YOUR ASSIGNMENT. Within the lines below, find those that hold the string "plus" and copy each one.
━━ DATA PROVIDED ━━
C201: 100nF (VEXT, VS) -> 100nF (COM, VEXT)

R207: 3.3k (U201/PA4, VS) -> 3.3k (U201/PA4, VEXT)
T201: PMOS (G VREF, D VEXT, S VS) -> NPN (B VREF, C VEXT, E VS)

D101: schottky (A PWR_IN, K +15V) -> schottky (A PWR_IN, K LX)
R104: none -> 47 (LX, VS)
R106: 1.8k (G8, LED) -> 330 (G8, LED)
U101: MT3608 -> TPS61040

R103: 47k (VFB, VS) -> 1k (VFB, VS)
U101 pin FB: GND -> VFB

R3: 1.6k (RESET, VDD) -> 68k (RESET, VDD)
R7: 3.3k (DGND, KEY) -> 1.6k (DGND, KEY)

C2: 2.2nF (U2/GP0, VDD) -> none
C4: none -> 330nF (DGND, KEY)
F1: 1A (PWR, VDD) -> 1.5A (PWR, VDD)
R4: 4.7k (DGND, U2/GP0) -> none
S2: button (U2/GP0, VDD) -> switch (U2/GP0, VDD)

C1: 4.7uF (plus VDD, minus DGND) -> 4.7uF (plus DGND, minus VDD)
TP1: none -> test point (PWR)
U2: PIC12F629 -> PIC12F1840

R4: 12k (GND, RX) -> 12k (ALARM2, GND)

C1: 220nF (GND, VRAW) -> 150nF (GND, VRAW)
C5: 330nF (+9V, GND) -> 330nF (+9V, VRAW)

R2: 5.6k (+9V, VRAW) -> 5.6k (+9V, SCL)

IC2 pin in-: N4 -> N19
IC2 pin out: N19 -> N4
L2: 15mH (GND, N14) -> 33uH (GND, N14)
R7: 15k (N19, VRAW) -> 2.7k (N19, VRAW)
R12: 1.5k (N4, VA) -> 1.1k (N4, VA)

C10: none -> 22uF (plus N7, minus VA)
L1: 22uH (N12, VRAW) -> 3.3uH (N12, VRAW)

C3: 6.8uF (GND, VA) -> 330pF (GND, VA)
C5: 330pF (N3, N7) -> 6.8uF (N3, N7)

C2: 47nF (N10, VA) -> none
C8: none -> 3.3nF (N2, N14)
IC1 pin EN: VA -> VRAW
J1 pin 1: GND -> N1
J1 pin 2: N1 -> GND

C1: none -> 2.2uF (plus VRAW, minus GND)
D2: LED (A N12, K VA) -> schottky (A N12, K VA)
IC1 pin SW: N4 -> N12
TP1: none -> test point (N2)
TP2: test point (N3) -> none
━━━
SOLUTION FOR THIS TASK.
C1: 4.7uF (plus VDD, minus DGND) -> 4.7uF (plus DGND, minus VDD)
C10: none -> 22uF (plus N7, minus VA)
C1: none -> 2.2uF (plus VRAW, minus GND)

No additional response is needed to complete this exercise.